Short problem
Duplicate every one of the following items line for line, without changing anything.

── Provided information

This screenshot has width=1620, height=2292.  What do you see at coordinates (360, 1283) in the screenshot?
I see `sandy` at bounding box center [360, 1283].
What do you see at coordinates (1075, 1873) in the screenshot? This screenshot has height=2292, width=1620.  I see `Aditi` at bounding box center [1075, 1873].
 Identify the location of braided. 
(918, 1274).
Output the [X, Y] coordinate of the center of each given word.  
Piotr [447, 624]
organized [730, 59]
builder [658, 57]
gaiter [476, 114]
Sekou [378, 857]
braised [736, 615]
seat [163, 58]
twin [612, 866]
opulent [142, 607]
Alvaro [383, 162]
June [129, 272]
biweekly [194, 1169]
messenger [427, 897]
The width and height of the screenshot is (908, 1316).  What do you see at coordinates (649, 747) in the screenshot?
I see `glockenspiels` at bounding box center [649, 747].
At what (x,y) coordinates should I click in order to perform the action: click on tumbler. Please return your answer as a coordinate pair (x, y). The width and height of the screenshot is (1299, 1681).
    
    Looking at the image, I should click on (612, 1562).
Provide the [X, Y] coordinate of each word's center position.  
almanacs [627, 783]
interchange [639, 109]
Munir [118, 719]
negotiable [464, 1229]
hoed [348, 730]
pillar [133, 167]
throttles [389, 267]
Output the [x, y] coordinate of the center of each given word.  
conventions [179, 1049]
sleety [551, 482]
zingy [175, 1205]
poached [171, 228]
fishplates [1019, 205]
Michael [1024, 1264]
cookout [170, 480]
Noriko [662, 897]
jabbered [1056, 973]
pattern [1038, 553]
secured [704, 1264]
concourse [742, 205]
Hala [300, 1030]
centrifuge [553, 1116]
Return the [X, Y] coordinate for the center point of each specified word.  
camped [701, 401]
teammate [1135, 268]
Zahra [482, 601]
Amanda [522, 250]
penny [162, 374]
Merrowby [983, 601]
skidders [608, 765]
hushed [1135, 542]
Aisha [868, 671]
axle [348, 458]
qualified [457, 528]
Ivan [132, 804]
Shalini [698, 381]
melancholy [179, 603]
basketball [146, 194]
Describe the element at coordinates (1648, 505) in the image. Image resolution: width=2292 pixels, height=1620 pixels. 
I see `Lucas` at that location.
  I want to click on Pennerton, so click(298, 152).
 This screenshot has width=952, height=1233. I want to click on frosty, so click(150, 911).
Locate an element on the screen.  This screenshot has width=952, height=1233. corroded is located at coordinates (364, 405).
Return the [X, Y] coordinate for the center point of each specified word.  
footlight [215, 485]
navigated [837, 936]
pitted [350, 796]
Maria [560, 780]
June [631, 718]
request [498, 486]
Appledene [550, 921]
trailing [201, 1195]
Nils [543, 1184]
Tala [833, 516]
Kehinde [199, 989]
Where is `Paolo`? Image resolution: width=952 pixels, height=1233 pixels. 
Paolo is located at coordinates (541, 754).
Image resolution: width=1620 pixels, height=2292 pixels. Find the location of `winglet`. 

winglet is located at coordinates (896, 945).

────

The answer
This screenshot has width=1620, height=2292.  What do you see at coordinates (360, 1283) in the screenshot?
I see `sandy` at bounding box center [360, 1283].
What do you see at coordinates (1075, 1873) in the screenshot? This screenshot has height=2292, width=1620.  I see `Aditi` at bounding box center [1075, 1873].
 Identify the location of braided. 
(918, 1274).
Output the [X, Y] coordinate of the center of each given word.  
Piotr [447, 624]
organized [730, 59]
builder [658, 57]
gaiter [476, 114]
Sekou [378, 857]
braised [736, 615]
seat [163, 58]
twin [612, 866]
opulent [142, 607]
Alvaro [383, 162]
June [129, 272]
biweekly [194, 1169]
messenger [427, 897]
The width and height of the screenshot is (908, 1316).  What do you see at coordinates (649, 747) in the screenshot?
I see `glockenspiels` at bounding box center [649, 747].
At what (x,y) coordinates should I click in order to perform the action: click on tumbler. Please return your answer as a coordinate pair (x, y). The width and height of the screenshot is (1299, 1681).
    
    Looking at the image, I should click on (612, 1562).
Provide the [X, Y] coordinate of each word's center position.  
almanacs [627, 783]
interchange [639, 109]
Munir [118, 719]
negotiable [464, 1229]
hoed [348, 730]
pillar [133, 167]
throttles [389, 267]
Output the [x, y] coordinate of the center of each given word.  
conventions [179, 1049]
sleety [551, 482]
zingy [175, 1205]
poached [171, 228]
fishplates [1019, 205]
Michael [1024, 1264]
cookout [170, 480]
Noriko [662, 897]
jabbered [1056, 973]
pattern [1038, 553]
secured [704, 1264]
concourse [742, 205]
Hala [300, 1030]
centrifuge [553, 1116]
Return the [X, Y] coordinate for the center point of each specified word.  
camped [701, 401]
teammate [1135, 268]
Zahra [482, 601]
Amanda [522, 250]
penny [162, 374]
Merrowby [983, 601]
skidders [608, 765]
hushed [1135, 542]
Aisha [868, 671]
axle [348, 458]
qualified [457, 528]
Ivan [132, 804]
Shalini [698, 381]
melancholy [179, 603]
basketball [146, 194]
Describe the element at coordinates (1648, 505) in the image. Image resolution: width=2292 pixels, height=1620 pixels. 
I see `Lucas` at that location.
  I want to click on Pennerton, so click(298, 152).
 This screenshot has width=952, height=1233. I want to click on frosty, so click(150, 911).
Locate an element on the screen.  This screenshot has width=952, height=1233. corroded is located at coordinates (364, 405).
Return the [X, Y] coordinate for the center point of each specified word.  
footlight [215, 485]
navigated [837, 936]
pitted [350, 796]
Maria [560, 780]
June [631, 718]
request [498, 486]
Appledene [550, 921]
trailing [201, 1195]
Nils [543, 1184]
Tala [833, 516]
Kehinde [199, 989]
Where is `Paolo`? Image resolution: width=952 pixels, height=1233 pixels. 
Paolo is located at coordinates (541, 754).
Image resolution: width=1620 pixels, height=2292 pixels. Find the location of `winglet`. 

winglet is located at coordinates (896, 945).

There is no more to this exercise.